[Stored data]
....
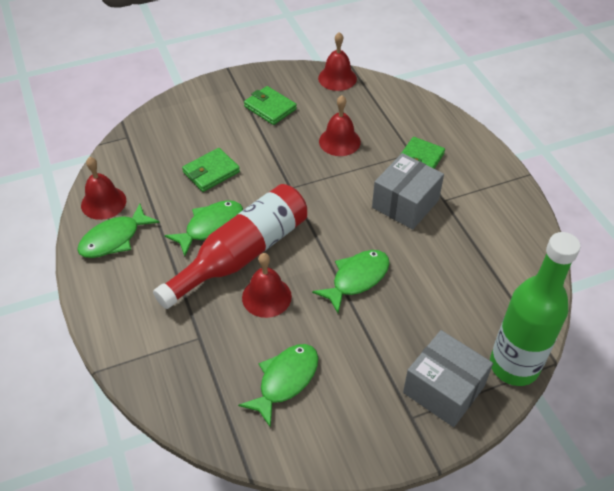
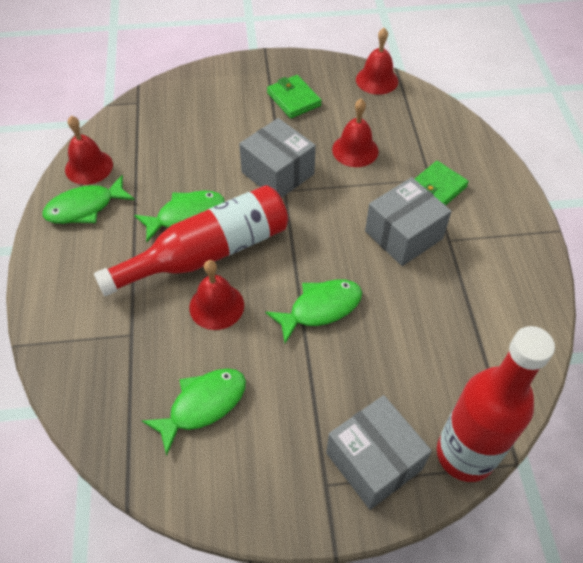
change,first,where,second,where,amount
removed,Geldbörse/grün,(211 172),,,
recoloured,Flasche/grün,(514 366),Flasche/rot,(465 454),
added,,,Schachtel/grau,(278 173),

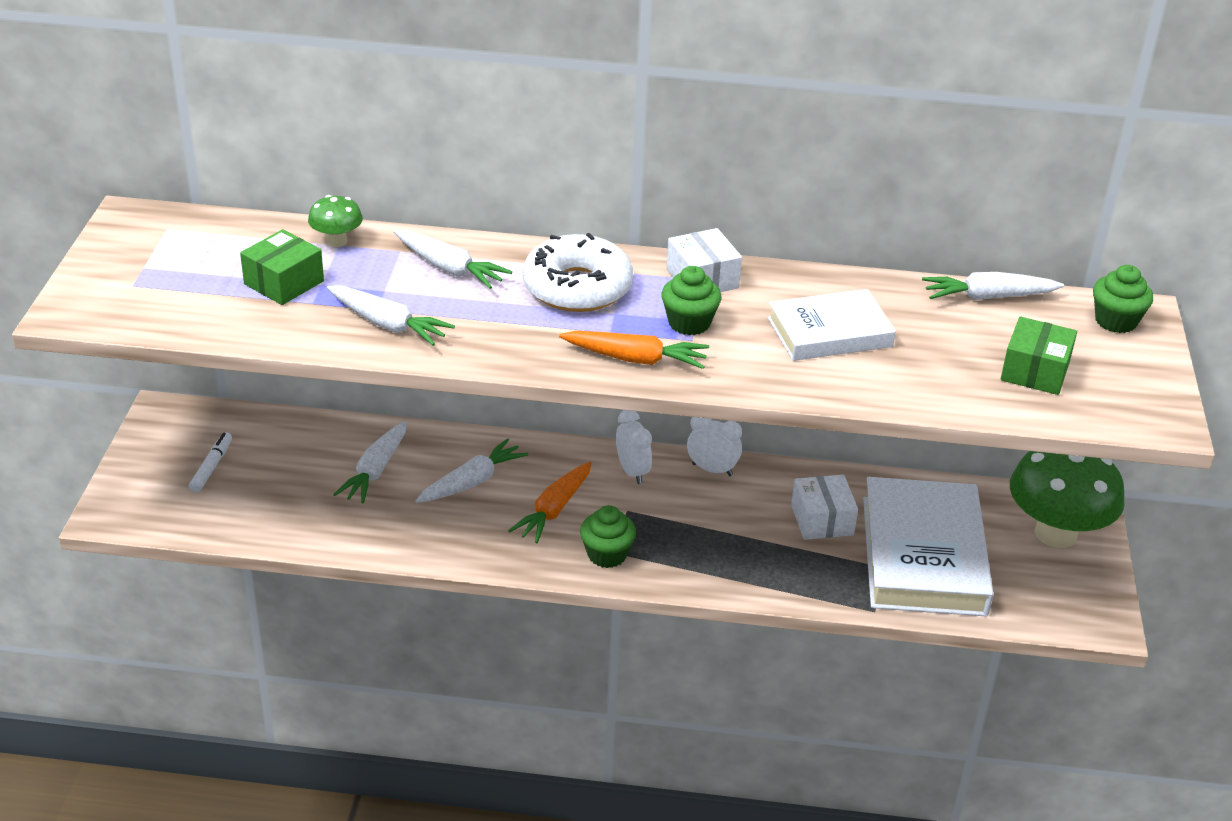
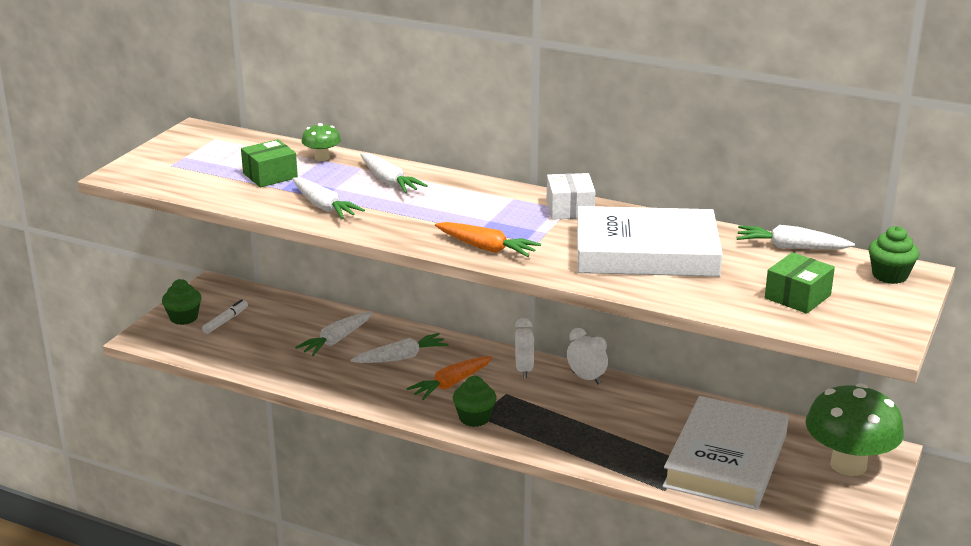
change,first,where,second,where,amount
removed,Donut/weiß,(577 288),,,
moved,Muffin/grün,(689 323),,(184 318),
resized,Buch/weiß,(829 332),,(646 252),x1.64
removed,Schachtel/weiß,(822 520),,,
....
-- About this exercise --
Wherever the word "grün" appears in the records above, copy that line.

-- Expected answer --
removed,Geldbörse/grün,(211 172),,,
recoloured,Flasche/grün,(514 366),Flasche/rot,(465 454),
moved,Muffin/grün,(689 323),,(184 318),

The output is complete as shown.